Top of DATASET RECORDS

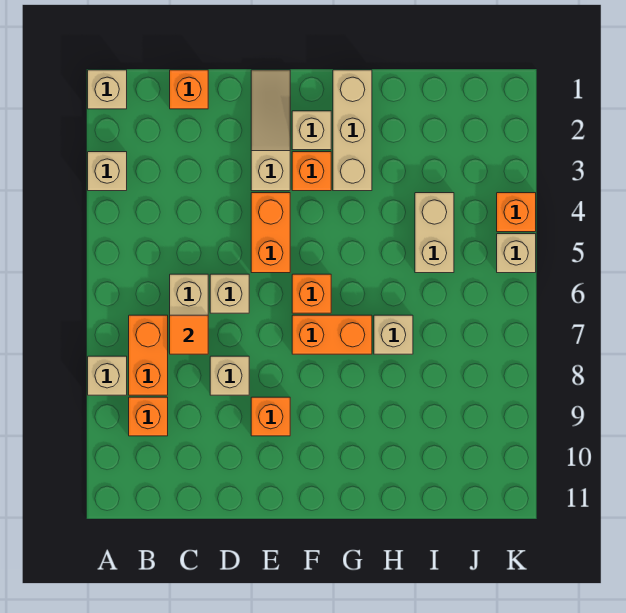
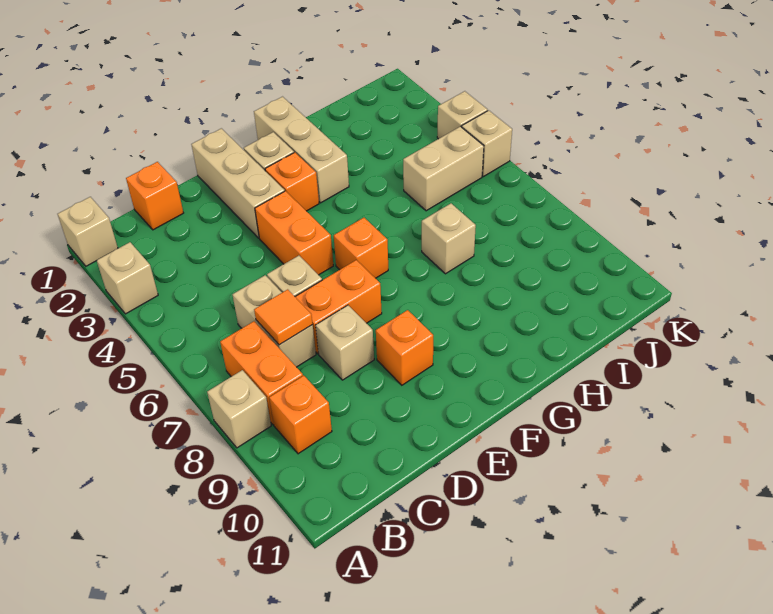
tan 1x3 slope [251,70,290,191] -> tan 1x3 brick [191,128,285,238]
orange 1x2 brick [292,315,372,354] -> orange 1x2 brick moved to [295,260,382,354]
tan 1x2 brick [415,193,454,273] -> tan 1x2 brick turned to [403,126,484,211]
orange 1x1 brick [497,193,536,232] -> tan 1x1 brick [437,91,488,139]

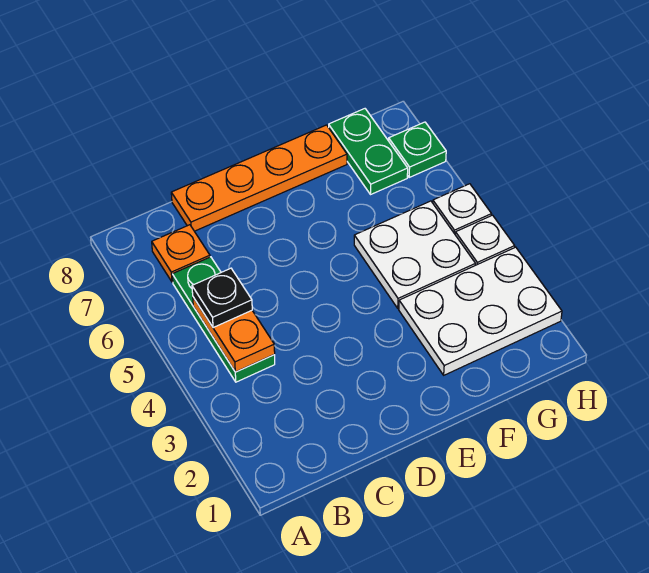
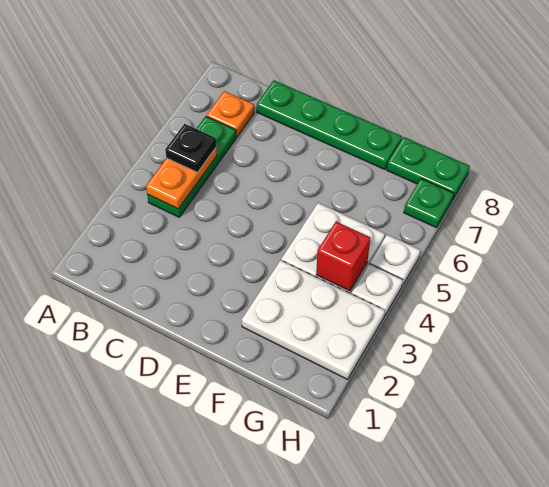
orange 1x4 plate [171,125,347,231] -> green 1x4 plate [257,80,402,170]
none -> red 1x1 brick [316,222,370,291]
green 1x2 plate [329,109,408,195] -> green 1x2 plate turned to [387,137,470,199]

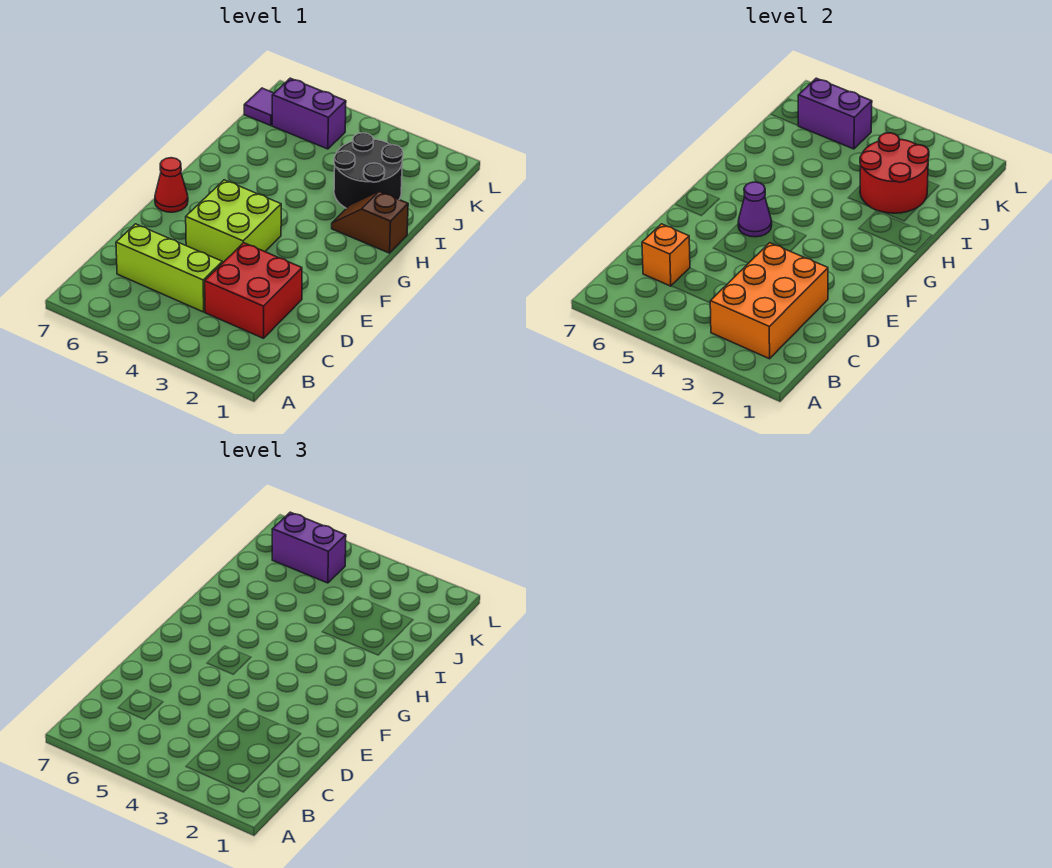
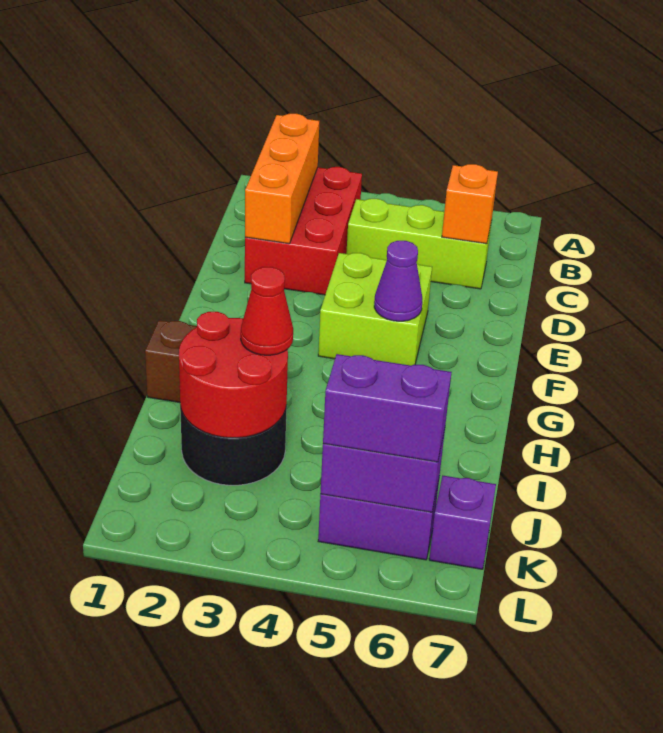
orange 2x3 brick [710,243,828,359] -> orange 1x3 brick [245,114,319,244]
red 2x2 brick [205,243,302,338] -> red 2x3 brick [245,167,362,295]
red 1x1 cone [155,158,188,212] -> red 1x1 cone moved to [241,267,293,355]
purple 1x1 tile [244,88,274,126] -> purple 1x1 brick [429,476,496,569]

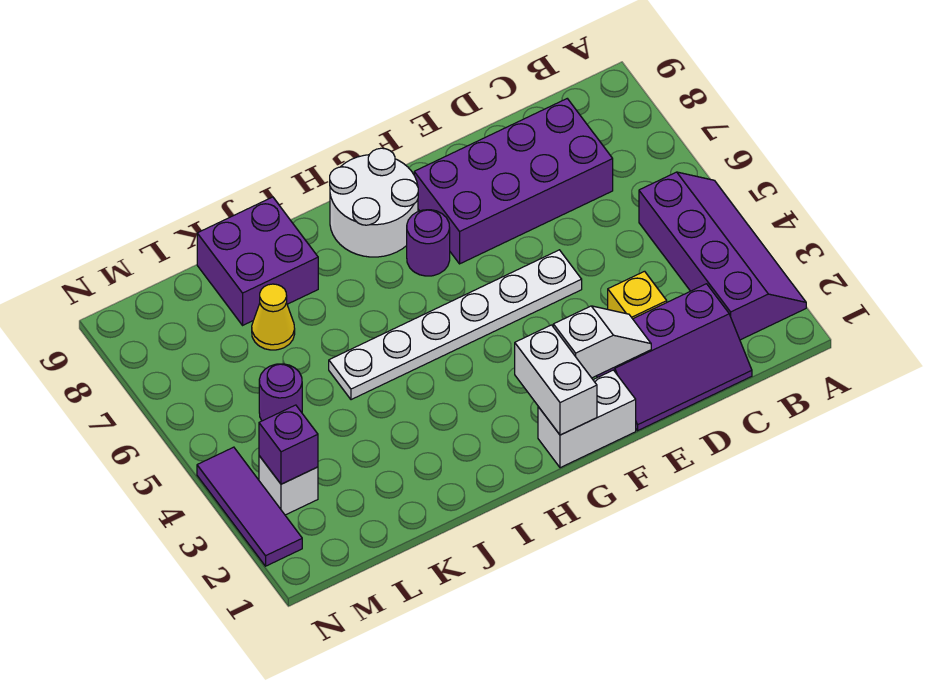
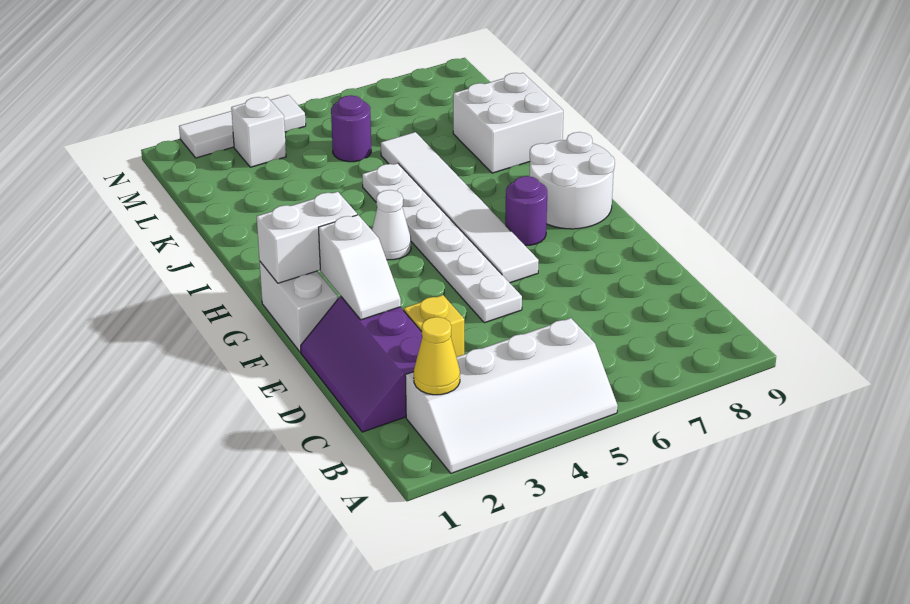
purple 2x4 slope [639,172,806,340] -> white 2x4 slope [405,318,618,473]
purple 2x4 brick [414,99,613,264] -> none
none -> white 1x6 tile [381,132,539,283]
none -> white 1x1 cone [372,190,411,260]
purple 2x2 brick [197,197,318,325] -> white 2x2 brick [453,73,563,173]
yellow 1x1 cone [252,284,295,350] -> yellow 1x1 cone moved to [414,317,460,395]
purple 1x1 brick [259,405,318,484] -> none
purple 1x3 tile [197,447,302,566] -> white 1x3 tile [179,95,306,158]

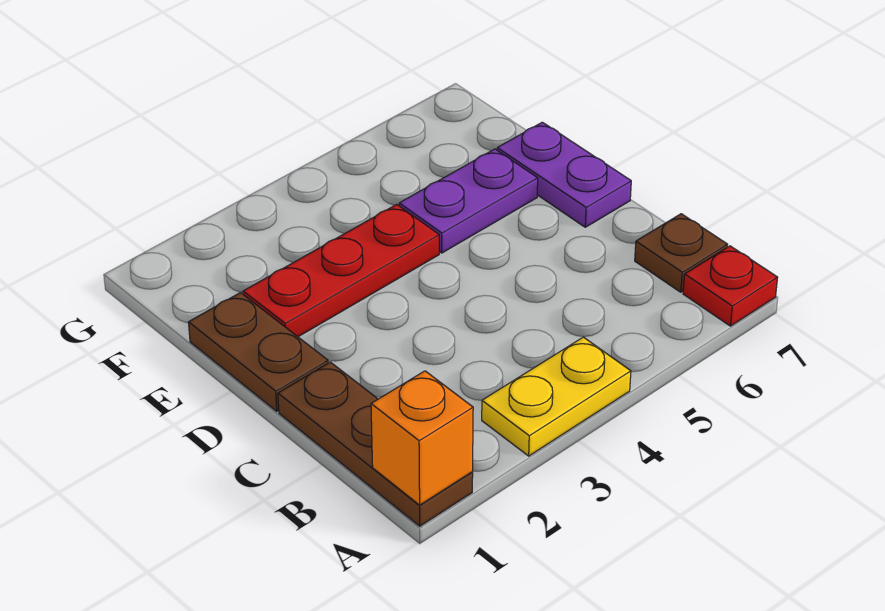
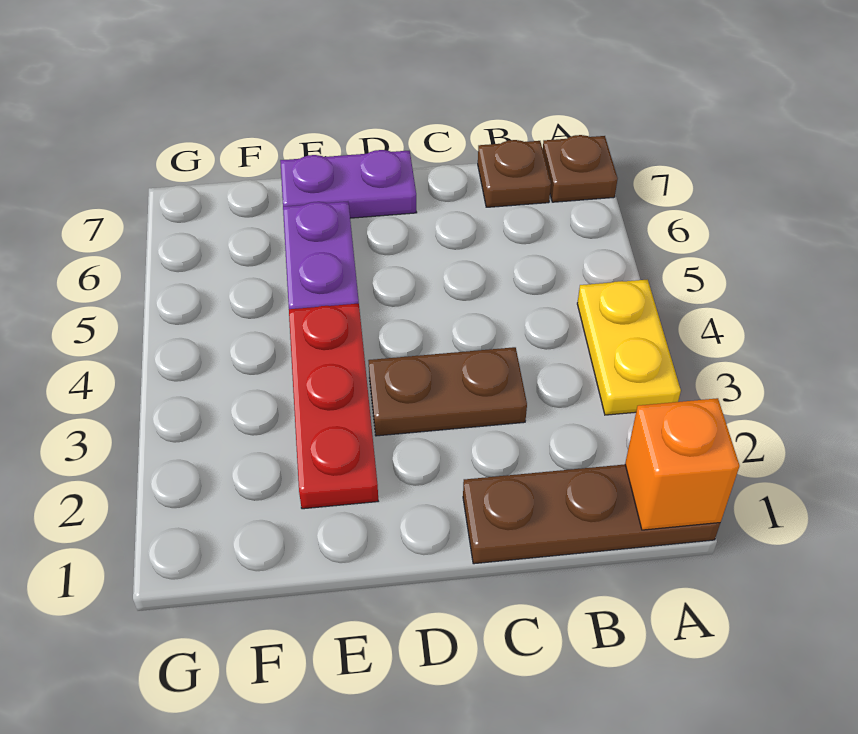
red 1x1 plate [683,246,778,326] -> brown 1x1 plate [543,135,618,202]
brown 1x2 plate [188,293,328,411] -> brown 1x2 plate moved to [368,347,527,436]

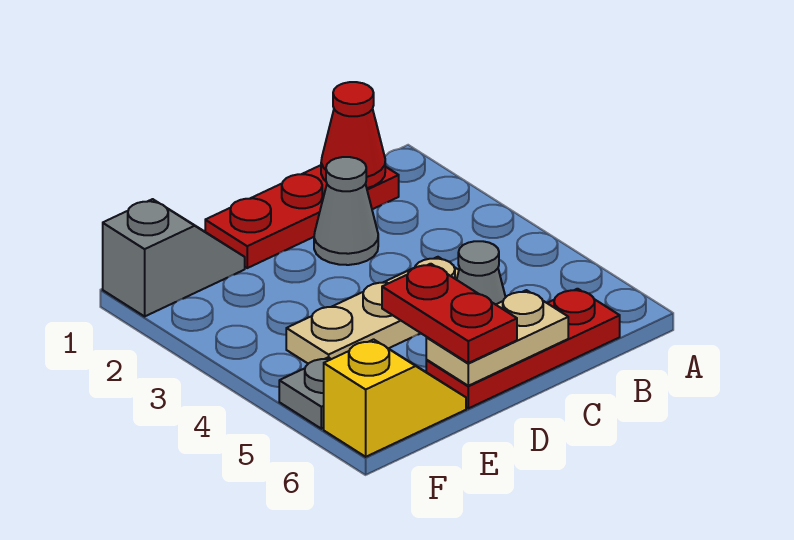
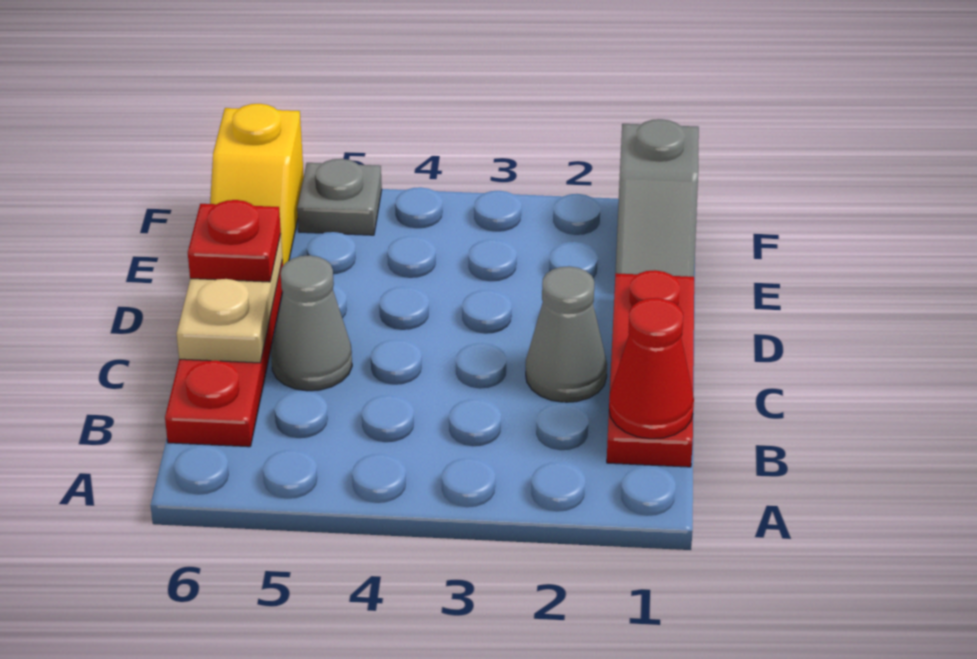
tan 1x3 plate [286,257,459,364] -> none
red 1x2 plate [382,264,517,363] -> red 1x1 plate [188,200,281,282]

Bottom of DATASET RECORDS

#### ACTIVITY:
Repeat every entry exactly. Do not include the pictures.

#### PROBLEM SOLUTION:
tan 1x3 slope [251,70,290,191] -> tan 1x3 brick [191,128,285,238]
orange 1x2 brick [292,315,372,354] -> orange 1x2 brick moved to [295,260,382,354]
tan 1x2 brick [415,193,454,273] -> tan 1x2 brick turned to [403,126,484,211]
orange 1x1 brick [497,193,536,232] -> tan 1x1 brick [437,91,488,139]

orange 1x4 plate [171,125,347,231] -> green 1x4 plate [257,80,402,170]
none -> red 1x1 brick [316,222,370,291]
green 1x2 plate [329,109,408,195] -> green 1x2 plate turned to [387,137,470,199]

orange 2x3 brick [710,243,828,359] -> orange 1x3 brick [245,114,319,244]
red 2x2 brick [205,243,302,338] -> red 2x3 brick [245,167,362,295]
red 1x1 cone [155,158,188,212] -> red 1x1 cone moved to [241,267,293,355]
purple 1x1 tile [244,88,274,126] -> purple 1x1 brick [429,476,496,569]

purple 2x4 slope [639,172,806,340] -> white 2x4 slope [405,318,618,473]
purple 2x4 brick [414,99,613,264] -> none
none -> white 1x6 tile [381,132,539,283]
none -> white 1x1 cone [372,190,411,260]
purple 2x2 brick [197,197,318,325] -> white 2x2 brick [453,73,563,173]
yellow 1x1 cone [252,284,295,350] -> yellow 1x1 cone moved to [414,317,460,395]
purple 1x1 brick [259,405,318,484] -> none
purple 1x3 tile [197,447,302,566] -> white 1x3 tile [179,95,306,158]

red 1x1 plate [683,246,778,326] -> brown 1x1 plate [543,135,618,202]
brown 1x2 plate [188,293,328,411] -> brown 1x2 plate moved to [368,347,527,436]

tan 1x3 plate [286,257,459,364] -> none
red 1x2 plate [382,264,517,363] -> red 1x1 plate [188,200,281,282]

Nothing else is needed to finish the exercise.